- _Directive_
Please count the lines below that contain the string "highlighted", treating uppercase and lowercase letters as different, and give only that number.
══ Extracted material
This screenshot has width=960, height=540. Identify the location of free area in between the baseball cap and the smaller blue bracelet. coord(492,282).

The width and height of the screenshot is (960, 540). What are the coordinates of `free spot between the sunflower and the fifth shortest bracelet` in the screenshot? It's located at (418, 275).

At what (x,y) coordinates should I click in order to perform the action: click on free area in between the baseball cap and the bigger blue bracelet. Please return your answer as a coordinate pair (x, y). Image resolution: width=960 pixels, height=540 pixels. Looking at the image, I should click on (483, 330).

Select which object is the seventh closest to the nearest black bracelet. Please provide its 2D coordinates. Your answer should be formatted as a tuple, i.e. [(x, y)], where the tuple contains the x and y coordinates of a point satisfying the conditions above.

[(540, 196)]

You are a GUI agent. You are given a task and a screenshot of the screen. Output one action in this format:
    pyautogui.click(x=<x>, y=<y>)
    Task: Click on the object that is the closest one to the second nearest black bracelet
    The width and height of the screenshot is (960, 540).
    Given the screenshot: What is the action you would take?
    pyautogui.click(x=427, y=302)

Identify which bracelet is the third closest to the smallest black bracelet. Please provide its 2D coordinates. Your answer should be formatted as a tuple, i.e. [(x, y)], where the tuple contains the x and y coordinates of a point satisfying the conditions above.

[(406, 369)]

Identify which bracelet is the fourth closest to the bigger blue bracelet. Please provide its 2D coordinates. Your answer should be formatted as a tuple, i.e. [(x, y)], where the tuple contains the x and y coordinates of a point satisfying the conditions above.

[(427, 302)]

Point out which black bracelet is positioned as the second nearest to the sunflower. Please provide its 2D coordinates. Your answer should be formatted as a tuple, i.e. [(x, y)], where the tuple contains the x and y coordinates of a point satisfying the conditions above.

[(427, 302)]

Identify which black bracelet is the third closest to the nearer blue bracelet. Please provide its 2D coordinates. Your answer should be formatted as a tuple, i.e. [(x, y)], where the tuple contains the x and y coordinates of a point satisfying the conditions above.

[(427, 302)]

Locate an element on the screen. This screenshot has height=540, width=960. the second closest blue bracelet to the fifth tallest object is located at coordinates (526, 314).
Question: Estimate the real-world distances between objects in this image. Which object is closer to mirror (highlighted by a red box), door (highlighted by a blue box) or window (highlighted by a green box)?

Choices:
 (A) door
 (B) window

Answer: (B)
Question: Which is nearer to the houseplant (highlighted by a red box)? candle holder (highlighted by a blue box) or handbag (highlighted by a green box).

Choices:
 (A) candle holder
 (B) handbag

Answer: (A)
════
══ Extracted material
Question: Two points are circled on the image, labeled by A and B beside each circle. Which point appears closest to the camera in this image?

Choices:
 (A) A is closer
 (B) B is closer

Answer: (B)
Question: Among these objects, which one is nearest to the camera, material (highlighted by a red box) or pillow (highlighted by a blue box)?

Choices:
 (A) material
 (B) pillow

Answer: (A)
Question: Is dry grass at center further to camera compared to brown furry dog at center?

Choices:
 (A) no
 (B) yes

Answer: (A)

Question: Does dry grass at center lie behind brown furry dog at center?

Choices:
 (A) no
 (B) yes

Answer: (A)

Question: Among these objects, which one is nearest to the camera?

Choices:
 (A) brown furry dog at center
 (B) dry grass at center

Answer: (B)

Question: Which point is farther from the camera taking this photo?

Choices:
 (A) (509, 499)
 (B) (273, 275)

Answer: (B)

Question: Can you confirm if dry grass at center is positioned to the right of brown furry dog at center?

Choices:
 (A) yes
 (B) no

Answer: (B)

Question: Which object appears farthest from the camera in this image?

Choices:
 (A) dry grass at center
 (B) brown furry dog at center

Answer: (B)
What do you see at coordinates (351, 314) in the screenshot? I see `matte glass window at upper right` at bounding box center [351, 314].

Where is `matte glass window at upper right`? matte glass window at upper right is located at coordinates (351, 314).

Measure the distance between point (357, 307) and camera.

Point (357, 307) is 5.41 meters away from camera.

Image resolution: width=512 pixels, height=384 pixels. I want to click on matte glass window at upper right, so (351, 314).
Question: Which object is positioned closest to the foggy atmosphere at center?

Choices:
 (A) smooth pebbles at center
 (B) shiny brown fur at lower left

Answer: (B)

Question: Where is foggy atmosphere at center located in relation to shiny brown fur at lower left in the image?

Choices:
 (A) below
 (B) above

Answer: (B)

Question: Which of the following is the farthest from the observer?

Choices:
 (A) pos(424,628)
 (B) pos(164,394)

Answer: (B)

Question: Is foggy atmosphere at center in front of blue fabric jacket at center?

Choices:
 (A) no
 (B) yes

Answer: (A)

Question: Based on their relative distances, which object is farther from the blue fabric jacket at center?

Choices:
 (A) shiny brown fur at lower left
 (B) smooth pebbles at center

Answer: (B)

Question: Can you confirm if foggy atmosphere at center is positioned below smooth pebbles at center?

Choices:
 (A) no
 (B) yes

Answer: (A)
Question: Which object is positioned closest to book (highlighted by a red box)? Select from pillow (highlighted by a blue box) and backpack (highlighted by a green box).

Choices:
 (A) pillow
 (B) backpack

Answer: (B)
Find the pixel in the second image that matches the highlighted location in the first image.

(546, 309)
════
- _Final answer_
5